§ Your objective
Below this line is a set of entries; quote exactly the lines from the line that contains "C5: 330nF (3V3, N_7) -> 330nF (GND, N_7)" to the line that contains "V3: 1.8V (plus", both lines included.

§ Information provided

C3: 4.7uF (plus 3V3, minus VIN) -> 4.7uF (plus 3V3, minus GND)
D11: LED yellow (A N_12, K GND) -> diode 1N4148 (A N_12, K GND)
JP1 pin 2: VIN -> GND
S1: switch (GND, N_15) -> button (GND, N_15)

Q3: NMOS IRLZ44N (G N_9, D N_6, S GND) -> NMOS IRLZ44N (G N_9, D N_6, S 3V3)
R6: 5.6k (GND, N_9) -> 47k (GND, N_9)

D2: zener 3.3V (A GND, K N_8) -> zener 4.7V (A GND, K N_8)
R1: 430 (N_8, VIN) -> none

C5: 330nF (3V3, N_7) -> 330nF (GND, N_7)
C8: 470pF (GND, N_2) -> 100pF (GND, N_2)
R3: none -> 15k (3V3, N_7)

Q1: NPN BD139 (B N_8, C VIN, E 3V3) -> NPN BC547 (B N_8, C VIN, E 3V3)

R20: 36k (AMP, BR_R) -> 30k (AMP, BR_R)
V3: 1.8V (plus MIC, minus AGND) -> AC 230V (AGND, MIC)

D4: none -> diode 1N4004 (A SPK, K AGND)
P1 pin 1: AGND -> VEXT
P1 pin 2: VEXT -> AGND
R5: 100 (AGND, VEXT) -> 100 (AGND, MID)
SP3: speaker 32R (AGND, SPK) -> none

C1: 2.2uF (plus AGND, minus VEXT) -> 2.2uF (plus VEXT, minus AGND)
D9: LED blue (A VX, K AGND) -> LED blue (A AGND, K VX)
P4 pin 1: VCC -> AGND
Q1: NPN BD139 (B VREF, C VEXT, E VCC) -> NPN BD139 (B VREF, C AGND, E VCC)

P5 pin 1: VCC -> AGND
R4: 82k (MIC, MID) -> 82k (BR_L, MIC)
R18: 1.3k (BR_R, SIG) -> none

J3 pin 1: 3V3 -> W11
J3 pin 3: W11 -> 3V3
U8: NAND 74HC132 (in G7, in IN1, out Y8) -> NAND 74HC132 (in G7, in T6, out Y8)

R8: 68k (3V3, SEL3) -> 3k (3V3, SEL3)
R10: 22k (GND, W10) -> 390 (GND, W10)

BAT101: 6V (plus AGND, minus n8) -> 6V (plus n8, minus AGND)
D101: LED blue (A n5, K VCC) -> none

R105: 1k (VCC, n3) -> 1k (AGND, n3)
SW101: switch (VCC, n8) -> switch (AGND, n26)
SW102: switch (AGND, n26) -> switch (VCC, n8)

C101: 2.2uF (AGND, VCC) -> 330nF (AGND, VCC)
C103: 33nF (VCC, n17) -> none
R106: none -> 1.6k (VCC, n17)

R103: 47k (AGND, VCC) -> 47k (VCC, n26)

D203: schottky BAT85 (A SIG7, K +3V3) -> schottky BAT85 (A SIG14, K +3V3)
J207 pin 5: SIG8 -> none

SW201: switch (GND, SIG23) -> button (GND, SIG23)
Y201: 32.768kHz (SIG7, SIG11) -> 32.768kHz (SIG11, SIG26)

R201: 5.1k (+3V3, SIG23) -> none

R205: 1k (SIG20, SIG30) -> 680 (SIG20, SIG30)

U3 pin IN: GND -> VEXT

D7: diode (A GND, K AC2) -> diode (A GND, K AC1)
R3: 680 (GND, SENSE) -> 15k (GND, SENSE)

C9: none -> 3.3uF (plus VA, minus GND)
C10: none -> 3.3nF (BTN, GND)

§ Expected output
C5: 330nF (3V3, N_7) -> 330nF (GND, N_7)
C8: 470pF (GND, N_2) -> 100pF (GND, N_2)
R3: none -> 15k (3V3, N_7)

Q1: NPN BD139 (B N_8, C VIN, E 3V3) -> NPN BC547 (B N_8, C VIN, E 3V3)

R20: 36k (AMP, BR_R) -> 30k (AMP, BR_R)
V3: 1.8V (plus MIC, minus AGND) -> AC 230V (AGND, MIC)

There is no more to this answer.